● **How to complete this task**
Restate word for word the lines of the entries below, starting with the line that holds "C3: 220uF (plus" and ending with the line that holds "D3: LED green", and no others.

Content revision data
○ ○ ○ ○
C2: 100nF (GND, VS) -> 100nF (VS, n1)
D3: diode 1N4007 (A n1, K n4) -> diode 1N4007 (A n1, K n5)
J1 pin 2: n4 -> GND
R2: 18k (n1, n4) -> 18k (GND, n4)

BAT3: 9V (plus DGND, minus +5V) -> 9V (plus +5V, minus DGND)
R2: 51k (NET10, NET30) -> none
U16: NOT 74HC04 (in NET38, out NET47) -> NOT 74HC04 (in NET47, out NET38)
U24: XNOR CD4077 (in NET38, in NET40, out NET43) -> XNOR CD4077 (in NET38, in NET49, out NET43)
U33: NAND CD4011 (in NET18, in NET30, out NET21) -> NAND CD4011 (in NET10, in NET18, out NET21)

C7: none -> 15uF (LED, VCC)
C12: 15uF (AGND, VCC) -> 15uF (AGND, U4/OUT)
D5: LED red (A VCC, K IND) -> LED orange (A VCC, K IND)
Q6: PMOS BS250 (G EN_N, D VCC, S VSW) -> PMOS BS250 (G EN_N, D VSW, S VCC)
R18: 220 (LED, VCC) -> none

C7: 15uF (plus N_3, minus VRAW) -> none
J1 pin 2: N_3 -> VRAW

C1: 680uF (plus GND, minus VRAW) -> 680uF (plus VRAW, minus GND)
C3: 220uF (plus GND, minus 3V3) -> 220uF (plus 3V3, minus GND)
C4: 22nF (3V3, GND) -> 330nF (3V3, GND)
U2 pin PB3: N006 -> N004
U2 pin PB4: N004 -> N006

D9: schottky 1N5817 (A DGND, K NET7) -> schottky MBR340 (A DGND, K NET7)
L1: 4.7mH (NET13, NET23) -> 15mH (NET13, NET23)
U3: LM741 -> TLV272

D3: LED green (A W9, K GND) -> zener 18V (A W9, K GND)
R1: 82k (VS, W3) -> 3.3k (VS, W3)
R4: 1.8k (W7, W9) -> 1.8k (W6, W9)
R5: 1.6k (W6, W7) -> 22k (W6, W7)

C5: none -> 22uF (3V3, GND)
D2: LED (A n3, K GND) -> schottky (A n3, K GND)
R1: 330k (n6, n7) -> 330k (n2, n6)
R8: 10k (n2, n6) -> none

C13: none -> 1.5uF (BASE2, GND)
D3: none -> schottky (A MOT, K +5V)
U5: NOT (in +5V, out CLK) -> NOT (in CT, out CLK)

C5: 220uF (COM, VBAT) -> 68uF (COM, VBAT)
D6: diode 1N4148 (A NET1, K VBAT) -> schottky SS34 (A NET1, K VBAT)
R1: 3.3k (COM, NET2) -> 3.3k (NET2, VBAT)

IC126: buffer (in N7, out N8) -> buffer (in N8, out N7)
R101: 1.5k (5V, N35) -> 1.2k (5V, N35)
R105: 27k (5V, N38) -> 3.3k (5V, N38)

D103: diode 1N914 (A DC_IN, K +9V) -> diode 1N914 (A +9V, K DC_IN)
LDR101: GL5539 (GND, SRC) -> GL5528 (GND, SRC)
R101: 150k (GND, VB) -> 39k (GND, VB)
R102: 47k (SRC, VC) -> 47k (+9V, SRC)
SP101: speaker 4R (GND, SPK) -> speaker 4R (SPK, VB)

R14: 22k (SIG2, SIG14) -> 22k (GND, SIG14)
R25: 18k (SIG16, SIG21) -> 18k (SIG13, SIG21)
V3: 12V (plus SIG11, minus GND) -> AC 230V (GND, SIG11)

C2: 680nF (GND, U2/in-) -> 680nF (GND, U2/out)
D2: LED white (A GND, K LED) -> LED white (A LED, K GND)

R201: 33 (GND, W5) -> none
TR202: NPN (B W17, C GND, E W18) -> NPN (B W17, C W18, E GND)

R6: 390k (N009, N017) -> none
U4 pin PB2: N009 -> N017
○ ○ ○ ○
● **Answer for the task**
C3: 220uF (plus GND, minus 3V3) -> 220uF (plus 3V3, minus GND)
C4: 22nF (3V3, GND) -> 330nF (3V3, GND)
U2 pin PB3: N006 -> N004
U2 pin PB4: N004 -> N006

D9: schottky 1N5817 (A DGND, K NET7) -> schottky MBR340 (A DGND, K NET7)
L1: 4.7mH (NET13, NET23) -> 15mH (NET13, NET23)
U3: LM741 -> TLV272

D3: LED green (A W9, K GND) -> zener 18V (A W9, K GND)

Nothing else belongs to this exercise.